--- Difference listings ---

[Start of Attachment]

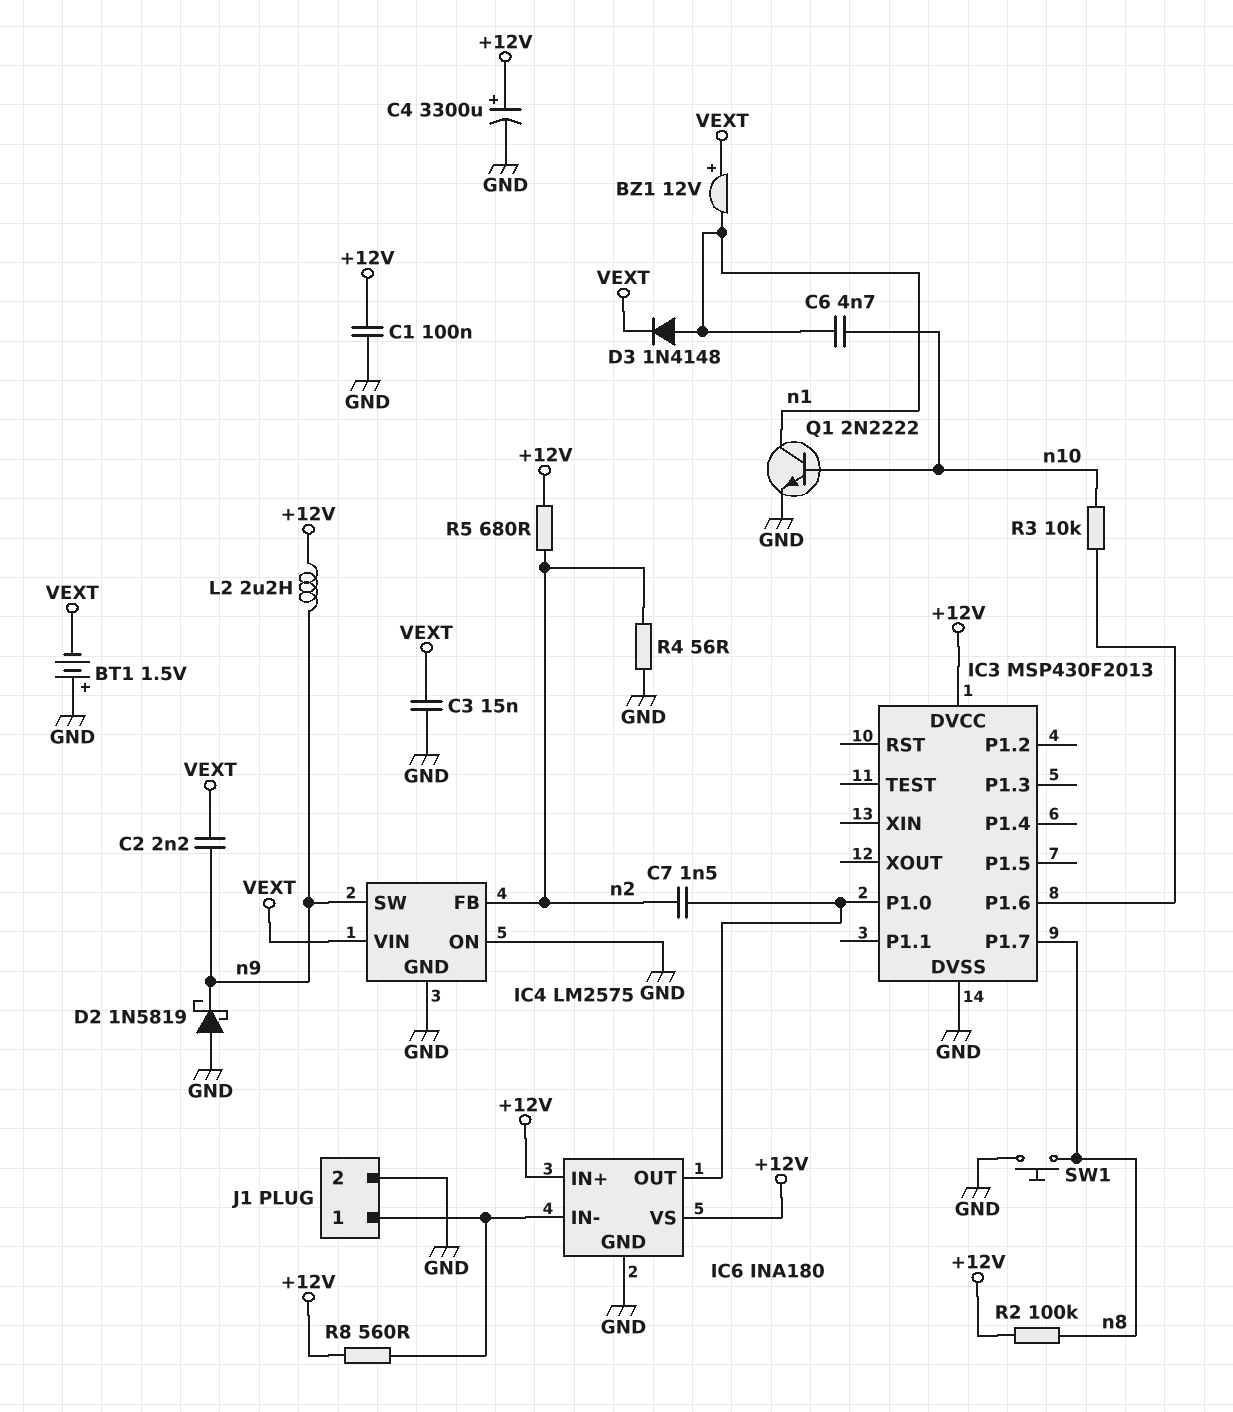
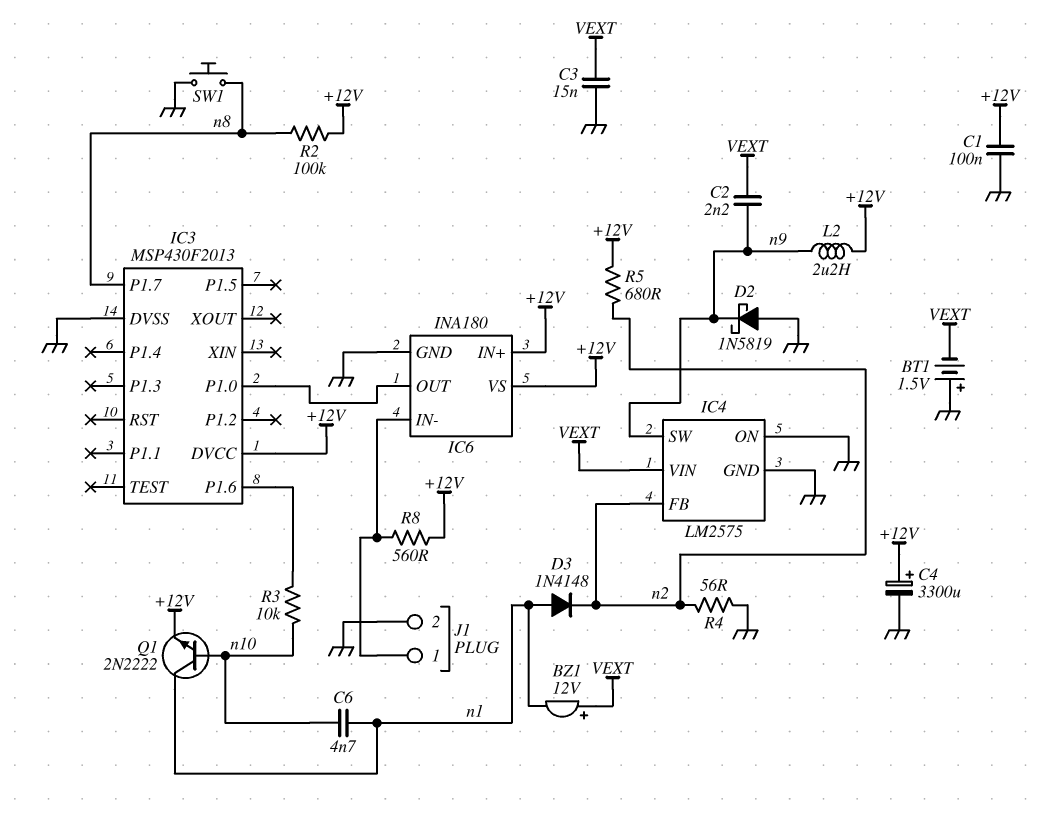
C7: 1.5nF (IC3/P1.0, n2) -> none
D3: diode 1N4148 (A n1, K VEXT) -> diode 1N4148 (A n1, K n2)
Q1: NPN 2N2222 (B n10, C n1, E GND) -> NPN 2N2222 (B n10, C n1, E +12V)

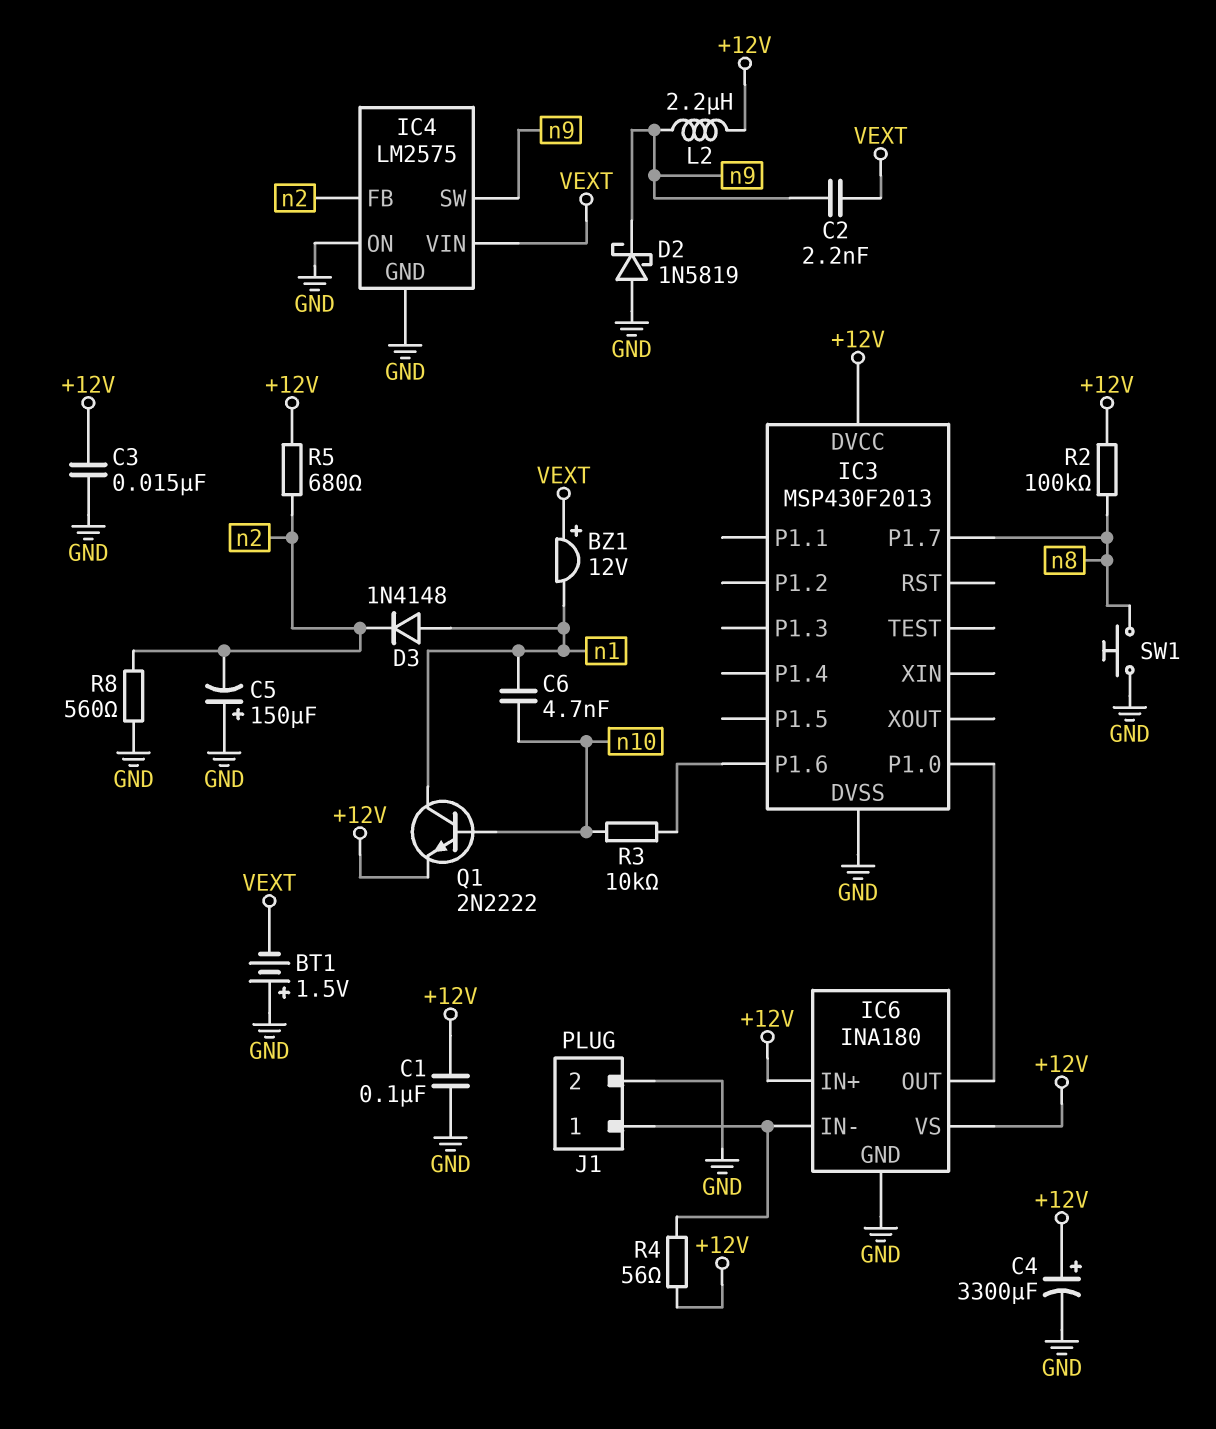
C3: 15nF (GND, VEXT) -> 15nF (+12V, GND)
C5: none -> 150uF (plus GND, minus n2)
R4: 56 (GND, n2) -> 56 (+12V, IC6/IN-)
R8: 560 (+12V, IC6/IN-) -> 560 (GND, n2)

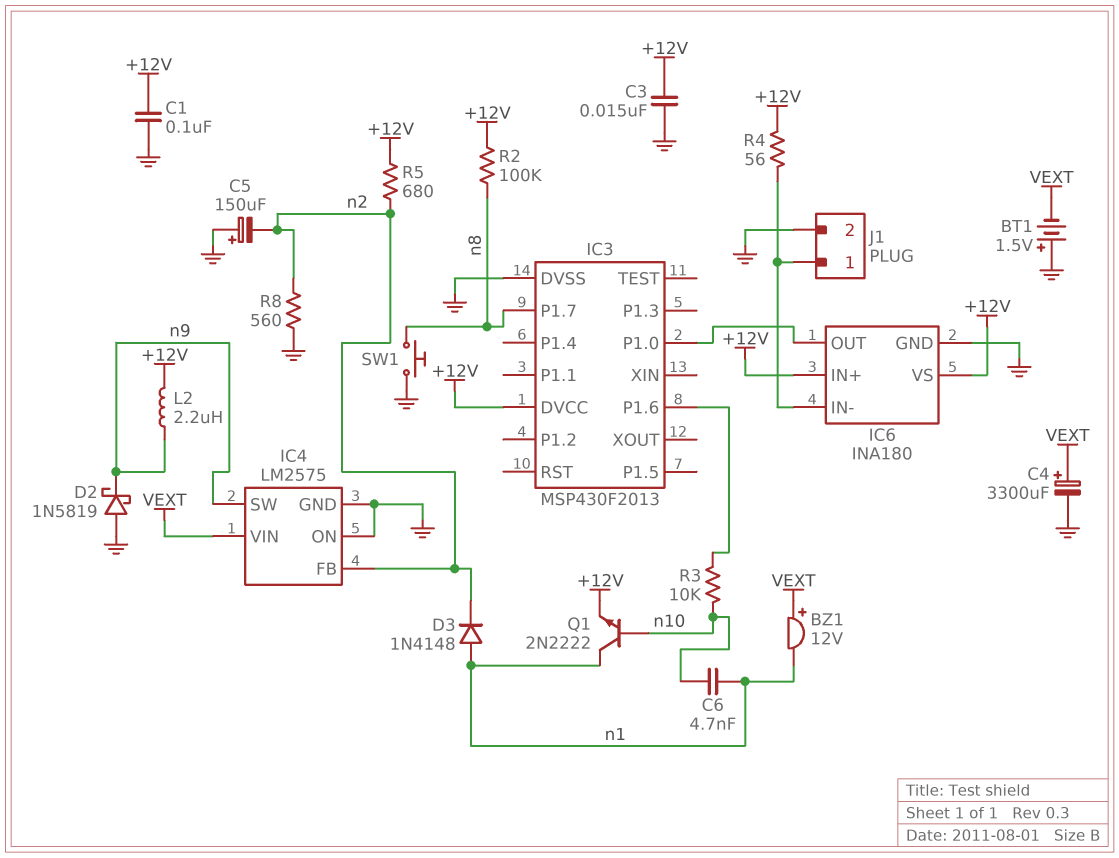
C2: 2.2nF (VEXT, n9) -> none
C4: 3300uF (plus +12V, minus GND) -> 3300uF (plus VEXT, minus GND)

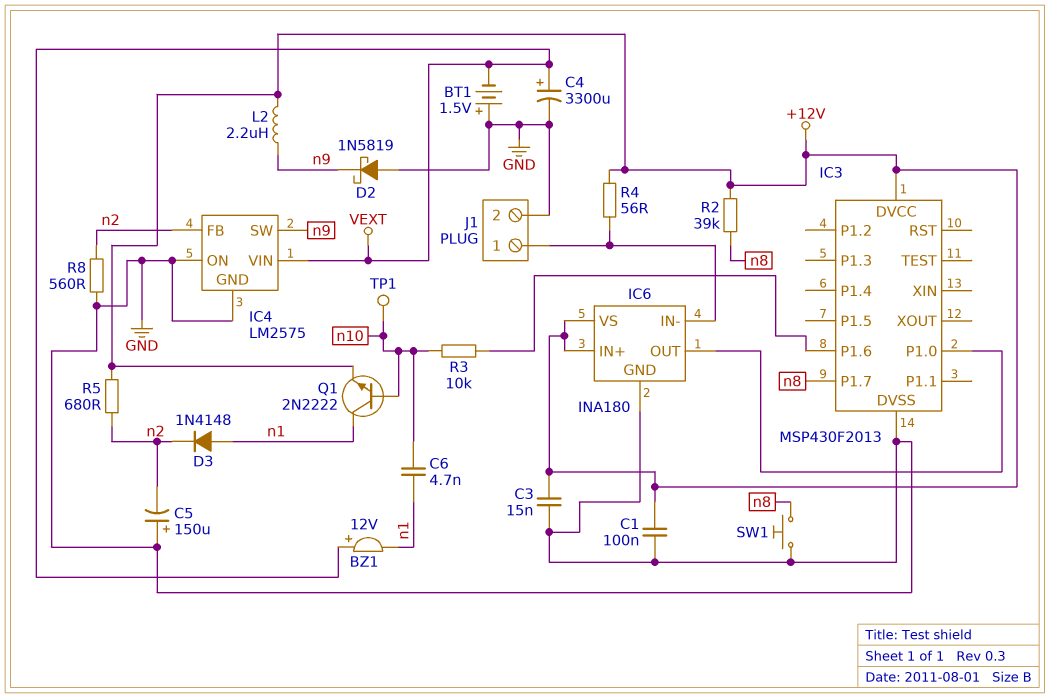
R2: 100k (+12V, n8) -> 39k (+12V, n8)
TP1: none -> test point (n10)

[End of Attachment]

Nothing but the lines from the one with "C4: 3300uF (plus" through the end of the entries above, both included, should be set down, exactly and without pictures.

--- Result for this task ---
C4: 3300uF (plus +12V, minus GND) -> 3300uF (plus VEXT, minus GND)

R2: 100k (+12V, n8) -> 39k (+12V, n8)
TP1: none -> test point (n10)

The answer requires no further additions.